- Task statement: Lines with "minus" in the records below: say how many there are, and add nothing.
━━ Data section
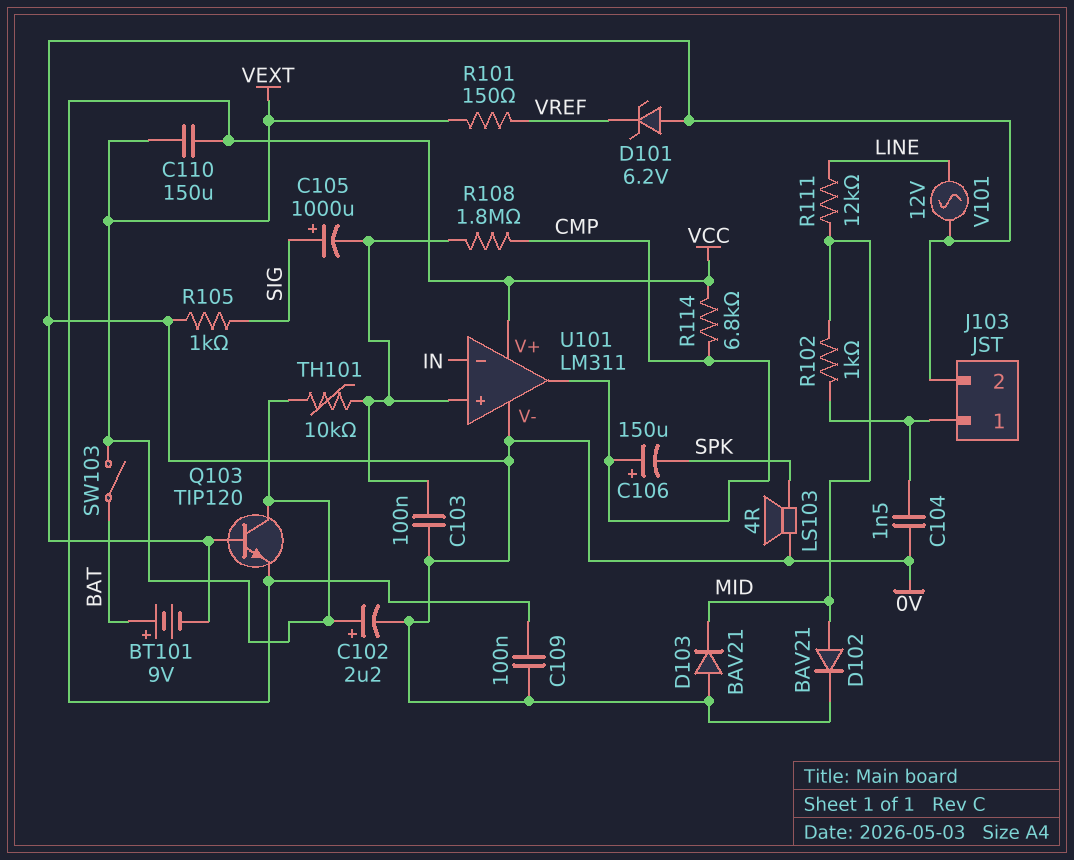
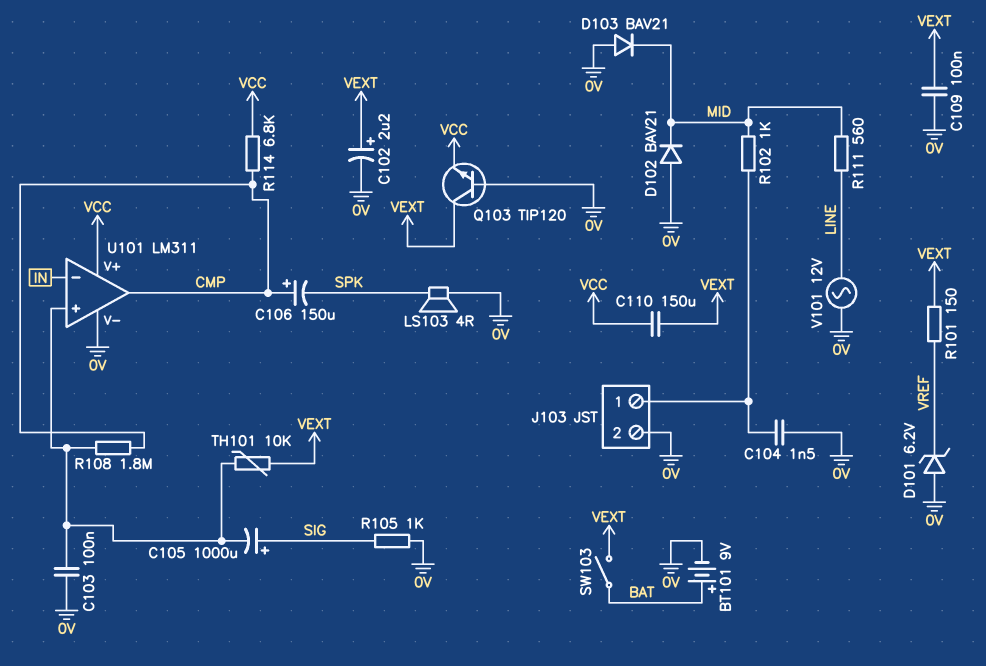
C109: 100nF (0V, VCC) -> 100nF (0V, VEXT)
D102: diode BAV21 (A MID, K 0V) -> diode BAV21 (A 0V, K MID)
R111: 12k (LINE, MID) -> 560 (LINE, MID)

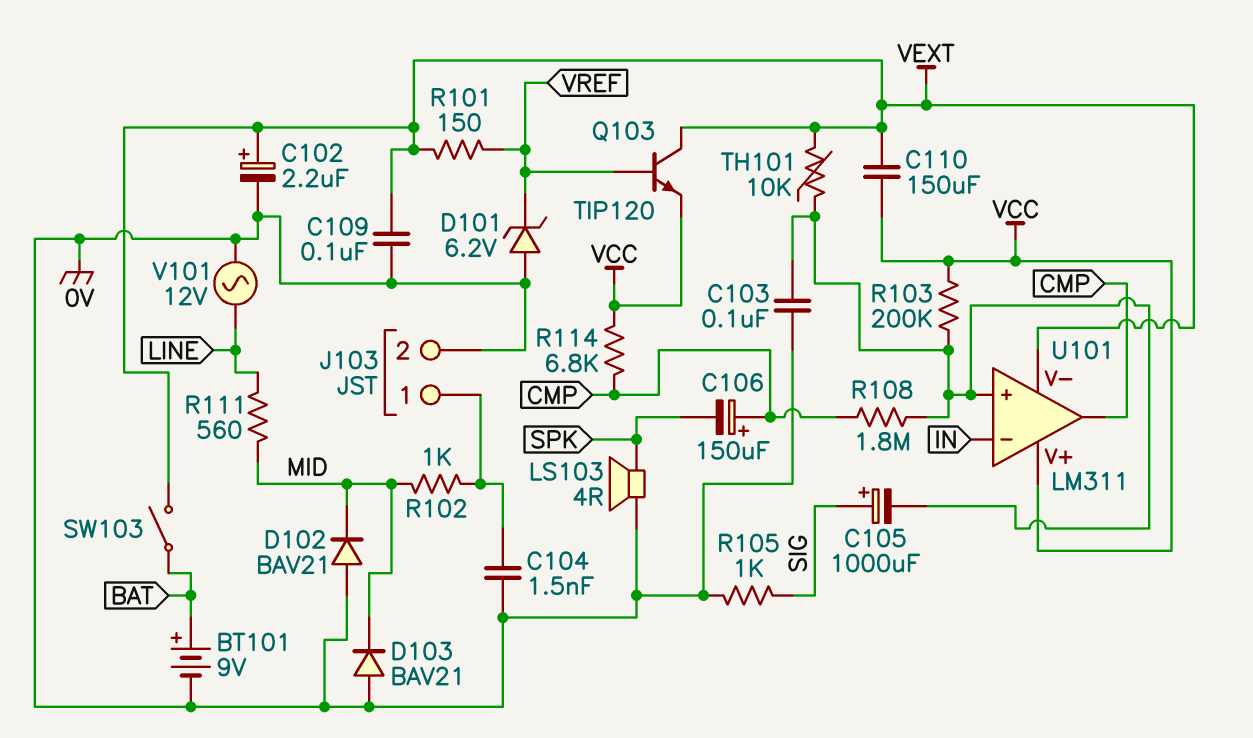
Q103: NPN TIP120 (B 0V, C VEXT, E VCC) -> NPN TIP120 (B VREF, C VEXT, E VCC)
R103: none -> 200k (U101/in+, VCC)
U101 pin V-: 0V -> VEXT

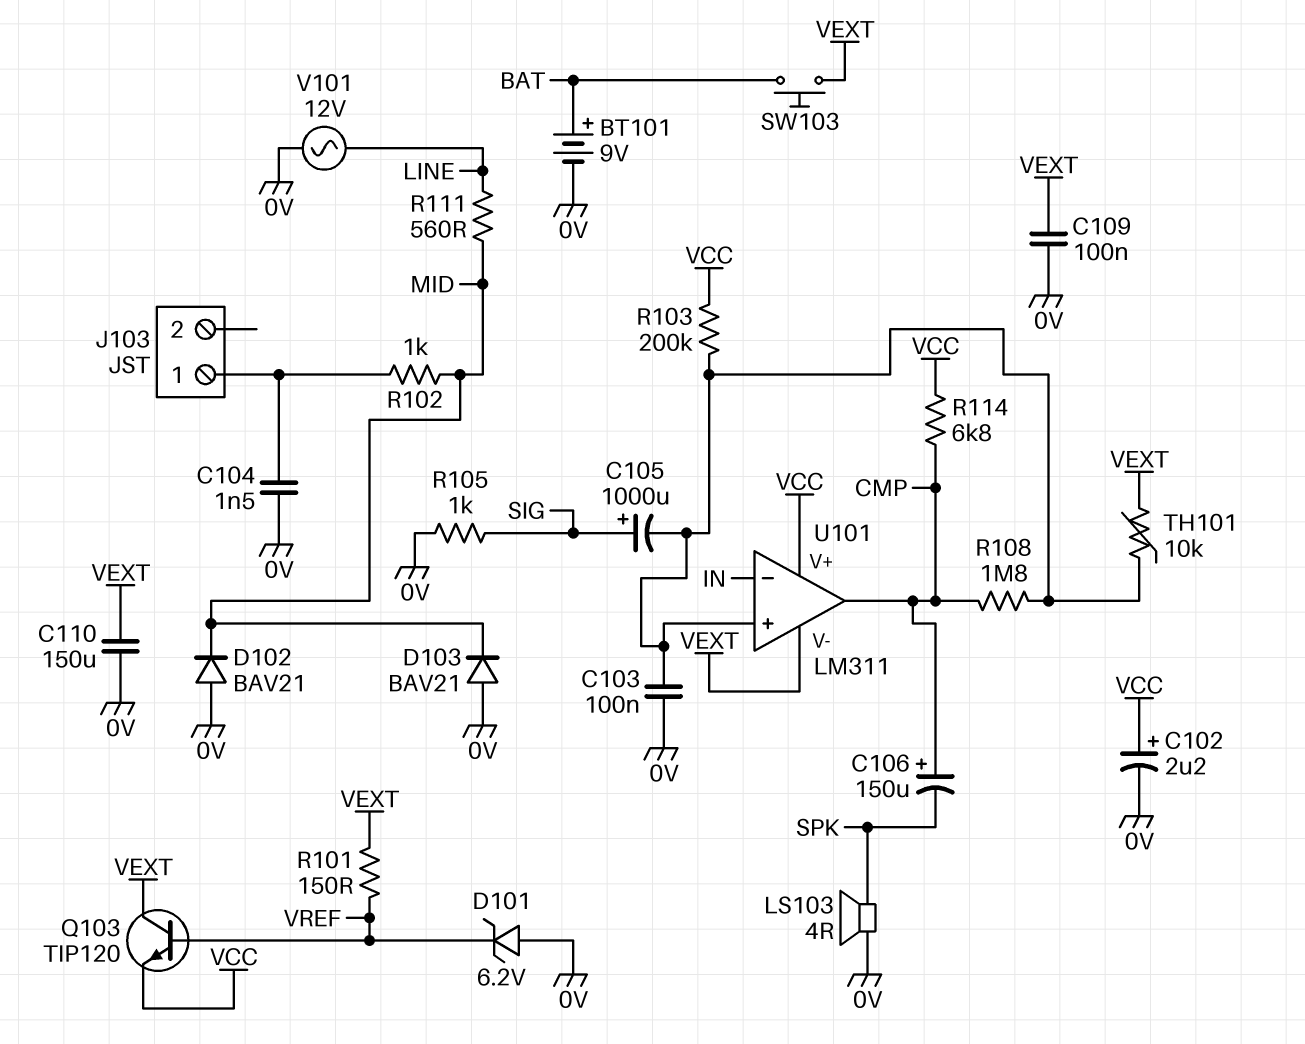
C102: 2.2uF (plus VEXT, minus 0V) -> 2.2uF (plus VCC, minus 0V)
C110: 150uF (VCC, VEXT) -> 150uF (0V, VEXT)
J103 pin 2: 0V -> none
SW103: switch (BAT, VEXT) -> button (BAT, VEXT)

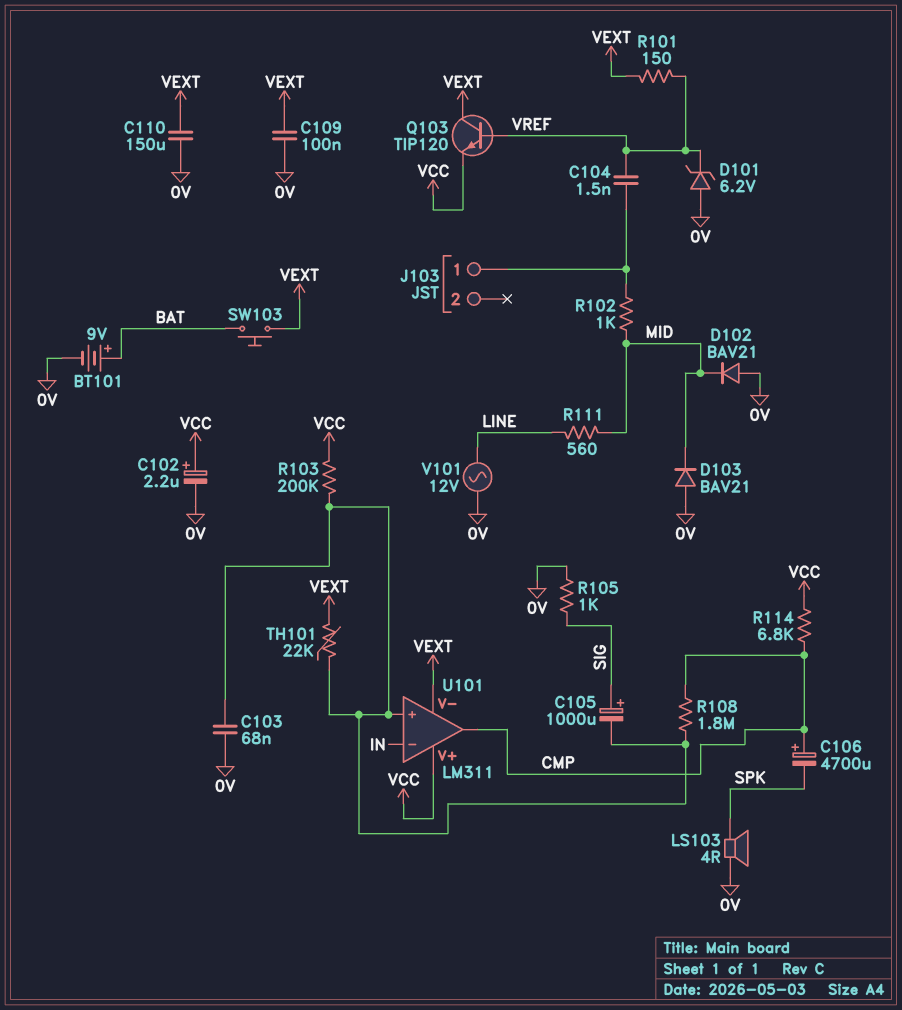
C103: 100nF (0V, U101/in+) -> 68nF (0V, U101/in+)
C104: 1.5nF (0V, J103/1) -> 1.5nF (J103/1, VREF)
C106: 150uF (plus CMP, minus SPK) -> 4700uF (plus CMP, minus SPK)
TH101: 10k (U101/in+, VEXT) -> 22k (U101/in+, VEXT)

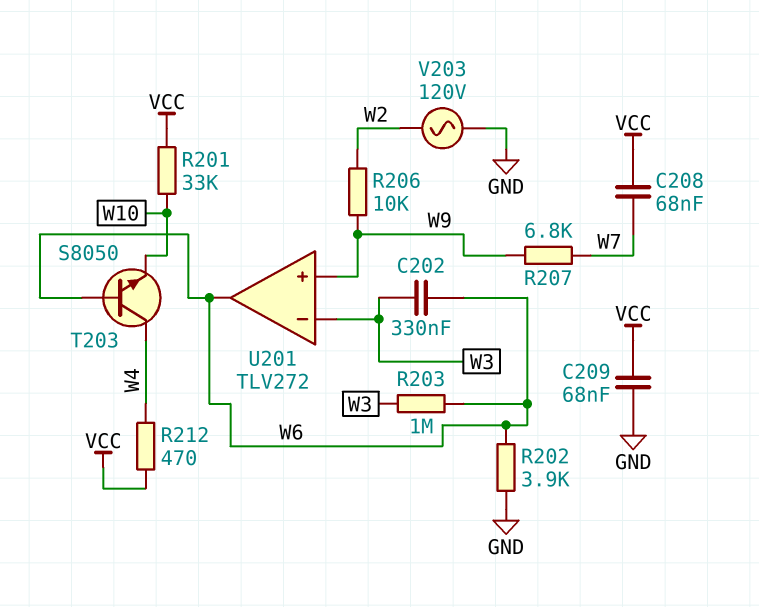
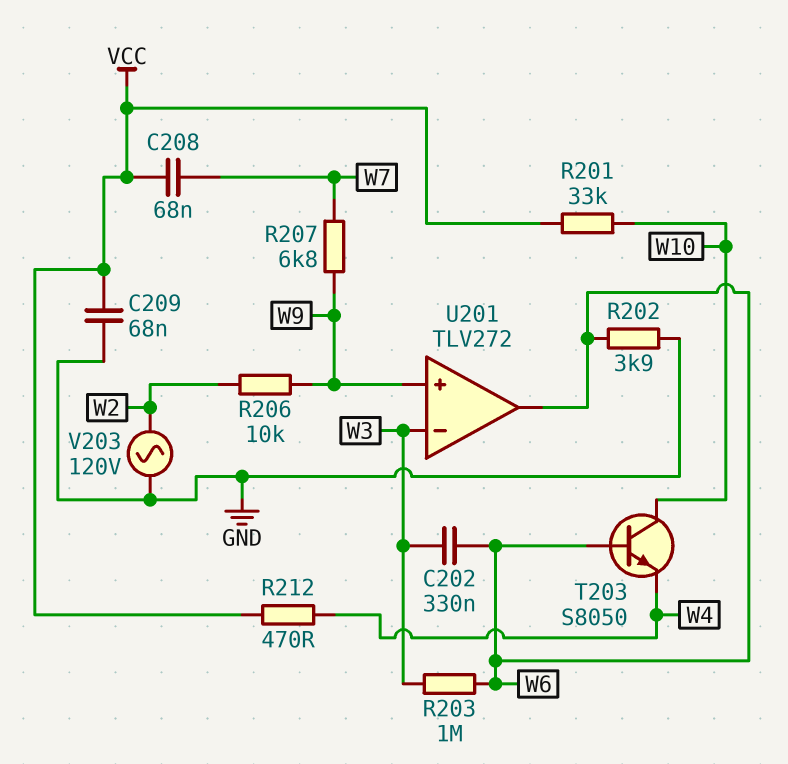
T203: NPN S8050 (B W6, C W4, E W10) -> NPN S8050 (B W6, C W10, E W4)

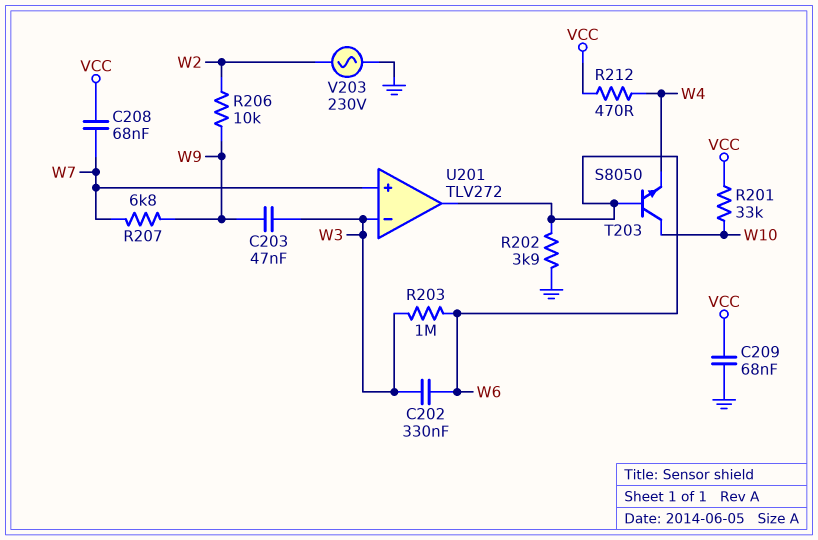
C203: none -> 47nF (W3, W9)
U201 pin in+: W9 -> W7
V203: AC 120V (GND, W2) -> AC 230V (GND, W2)

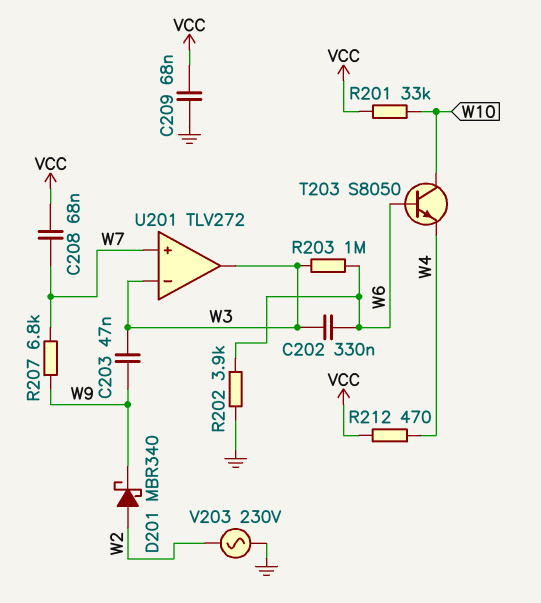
D201: none -> schottky MBR340 (A W2, K W9)
R206: 10k (W2, W9) -> none
U201 pin out: W6 -> W3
━━━━
- Answer to the exercise: 2